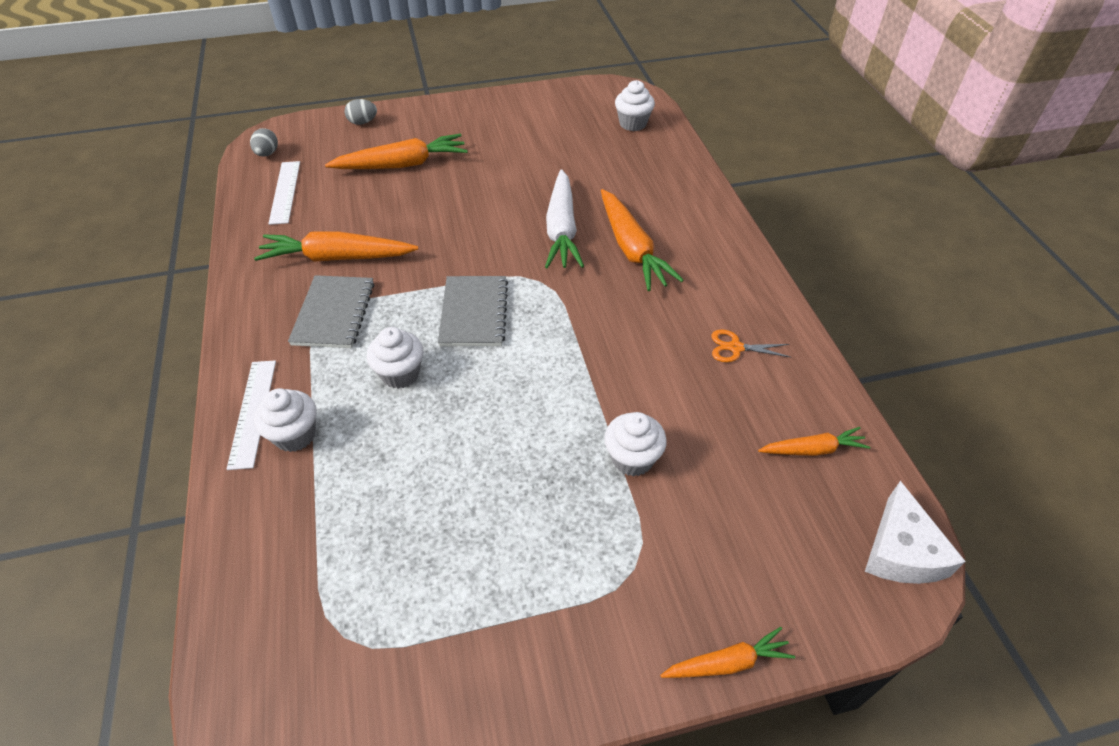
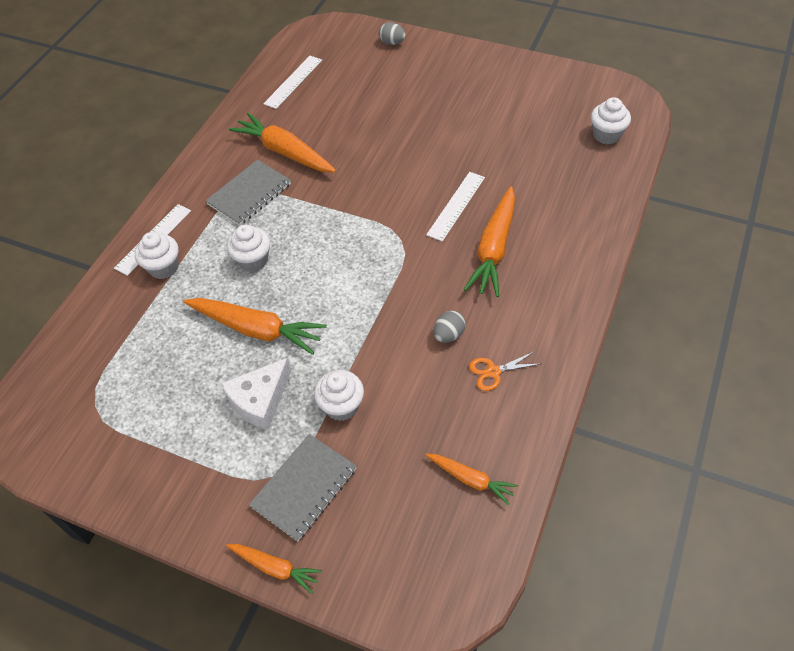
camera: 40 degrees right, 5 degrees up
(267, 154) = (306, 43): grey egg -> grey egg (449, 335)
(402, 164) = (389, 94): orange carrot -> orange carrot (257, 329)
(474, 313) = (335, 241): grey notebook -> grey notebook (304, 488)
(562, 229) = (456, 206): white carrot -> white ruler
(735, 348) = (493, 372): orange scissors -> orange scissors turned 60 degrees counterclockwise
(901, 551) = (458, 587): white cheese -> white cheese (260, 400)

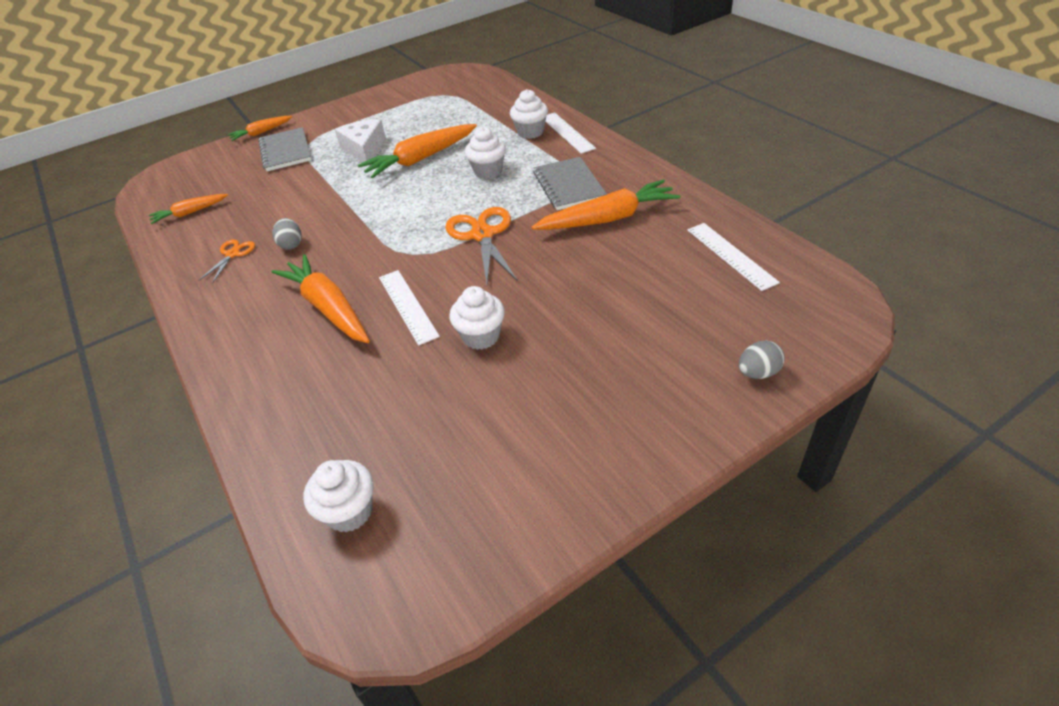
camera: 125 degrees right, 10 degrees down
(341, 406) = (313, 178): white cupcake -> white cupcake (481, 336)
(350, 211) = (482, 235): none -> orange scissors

========================================================================

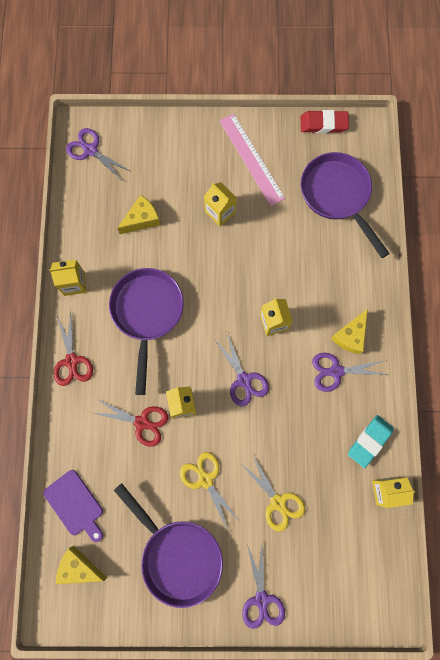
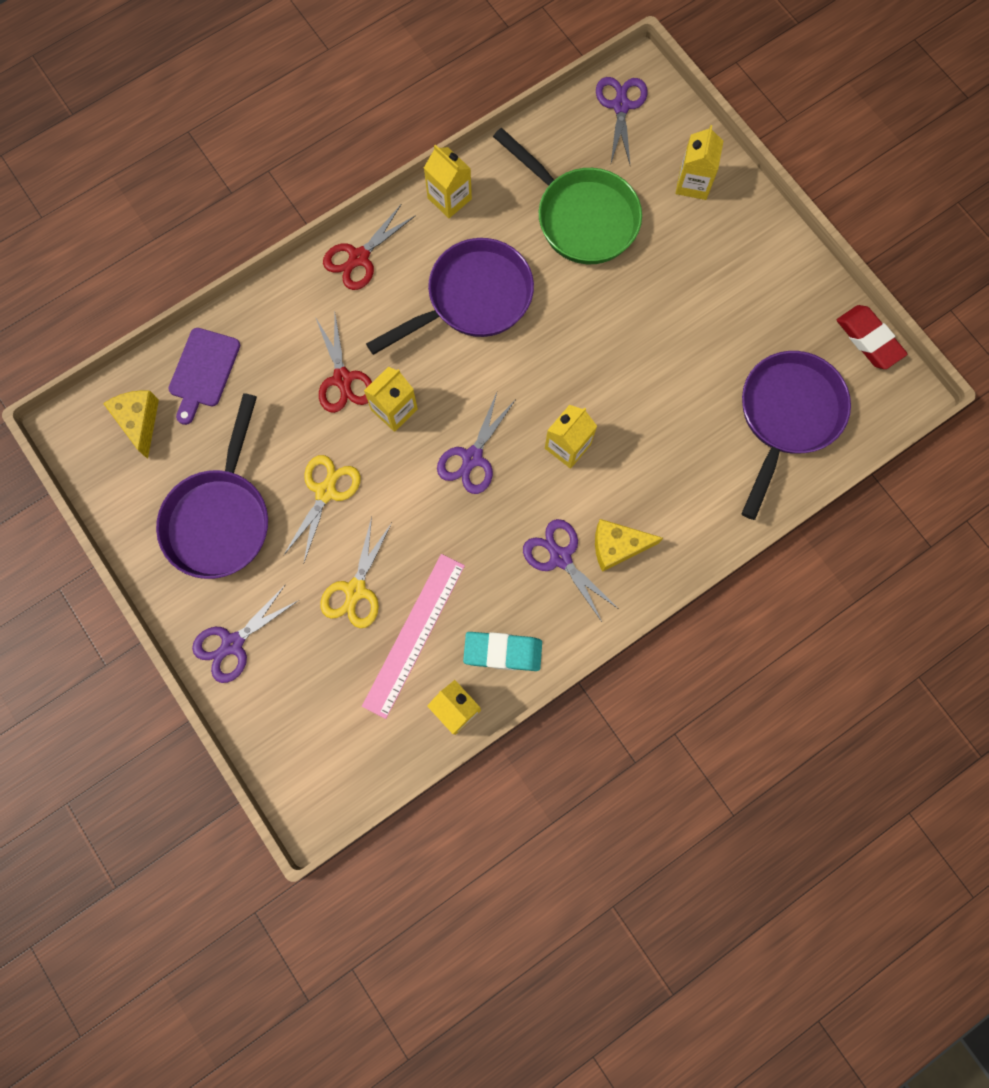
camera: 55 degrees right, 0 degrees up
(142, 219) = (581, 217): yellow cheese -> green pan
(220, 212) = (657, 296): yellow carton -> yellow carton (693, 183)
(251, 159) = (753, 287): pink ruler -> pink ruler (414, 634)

========================================================================

The lines above from the line with "camera: 40 degrees right, 5 degrees up" through the line with "(350, 211) = (482, 235): none" are to be given again word for word, with no pictures among them.

camera: 40 degrees right, 5 degrees up
(267, 154) = (306, 43): grey egg -> grey egg (449, 335)
(402, 164) = (389, 94): orange carrot -> orange carrot (257, 329)
(474, 313) = (335, 241): grey notebook -> grey notebook (304, 488)
(562, 229) = (456, 206): white carrot -> white ruler
(735, 348) = (493, 372): orange scissors -> orange scissors turned 60 degrees counterclockwise
(901, 551) = (458, 587): white cheese -> white cheese (260, 400)

camera: 125 degrees right, 10 degrees down
(341, 406) = (313, 178): white cupcake -> white cupcake (481, 336)
(350, 211) = (482, 235): none -> orange scissors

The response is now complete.